== EXERCISE DIRECTIONS ==
Write out the data word for word, taking care that no picture is carried over.

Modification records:
——
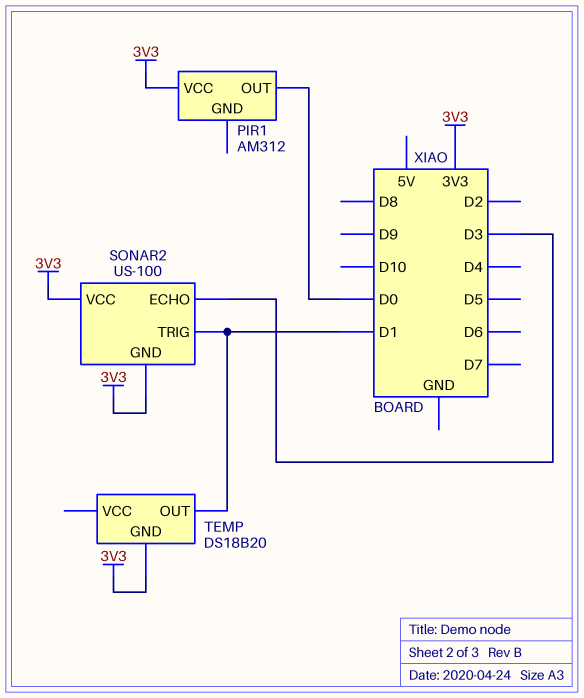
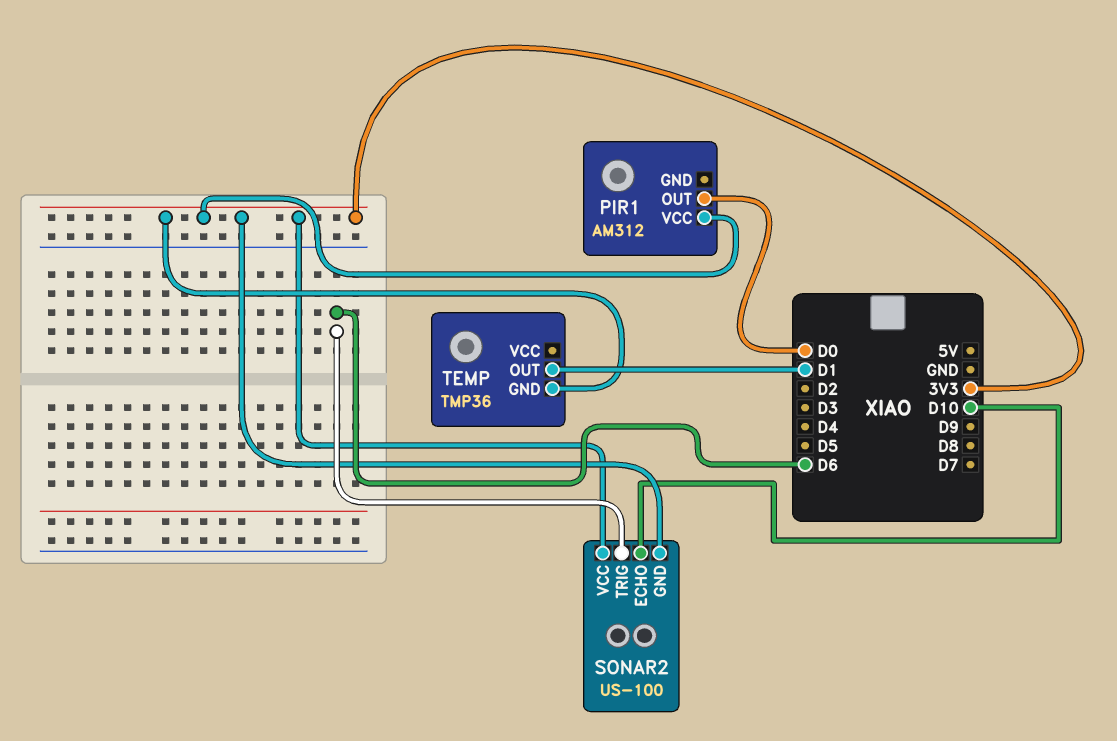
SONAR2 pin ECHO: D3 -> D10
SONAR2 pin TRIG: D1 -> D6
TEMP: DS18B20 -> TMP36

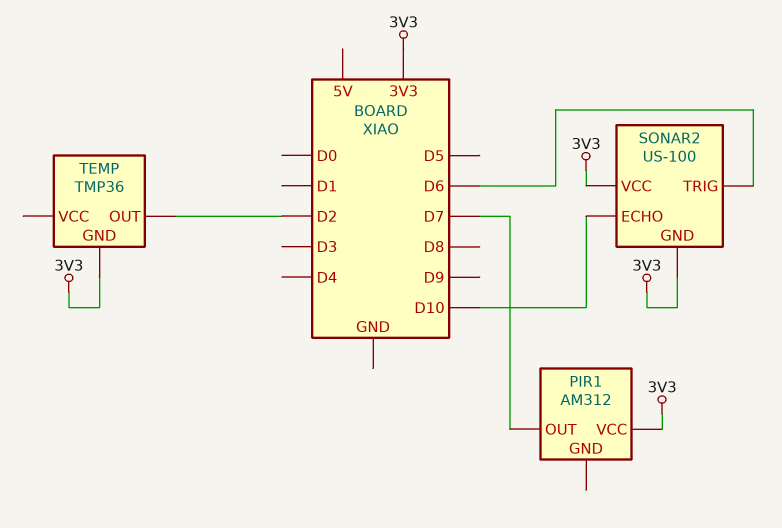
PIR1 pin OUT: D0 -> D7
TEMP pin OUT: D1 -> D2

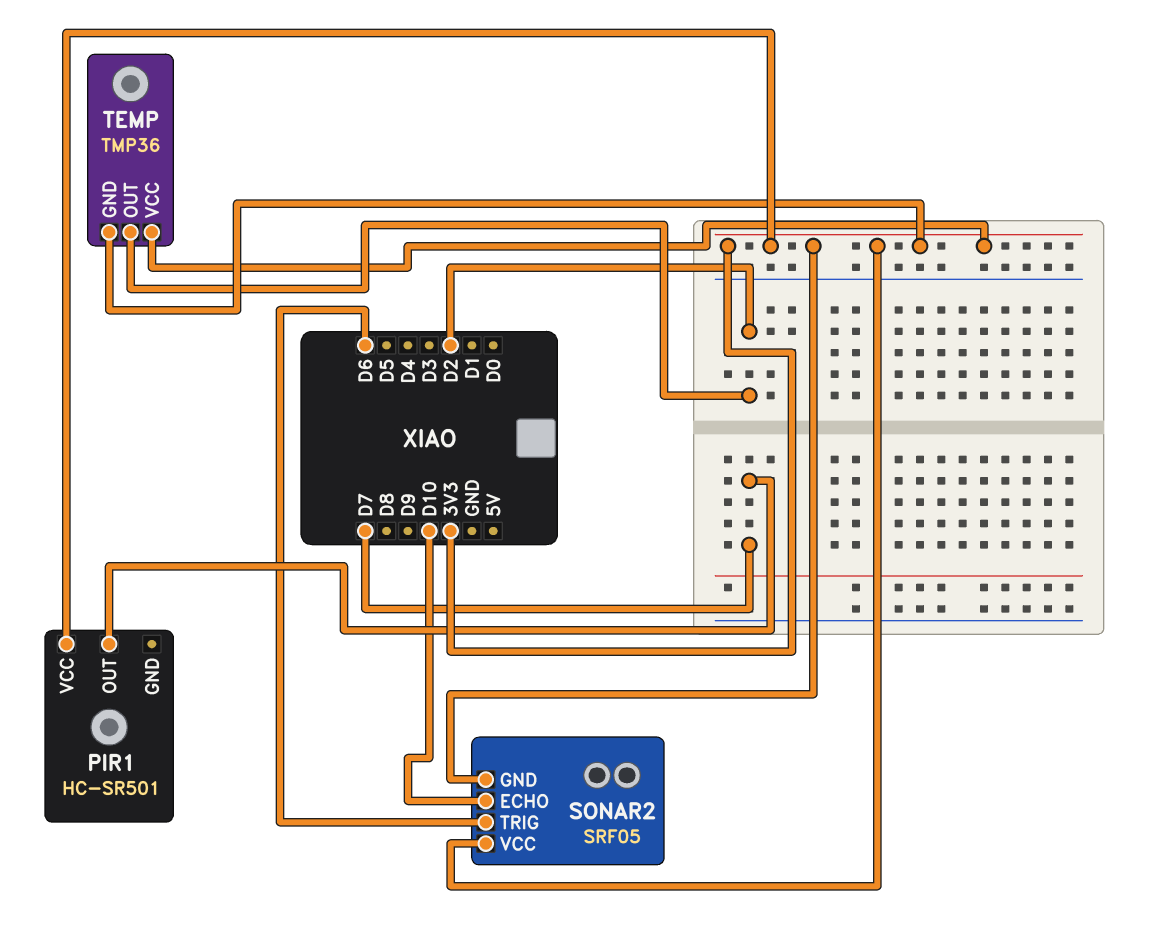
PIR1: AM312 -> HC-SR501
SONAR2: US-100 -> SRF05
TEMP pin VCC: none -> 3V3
——
== EXERCISE SOLUTION ==
SONAR2 pin ECHO: D3 -> D10
SONAR2 pin TRIG: D1 -> D6
TEMP: DS18B20 -> TMP36

PIR1 pin OUT: D0 -> D7
TEMP pin OUT: D1 -> D2

PIR1: AM312 -> HC-SR501
SONAR2: US-100 -> SRF05
TEMP pin VCC: none -> 3V3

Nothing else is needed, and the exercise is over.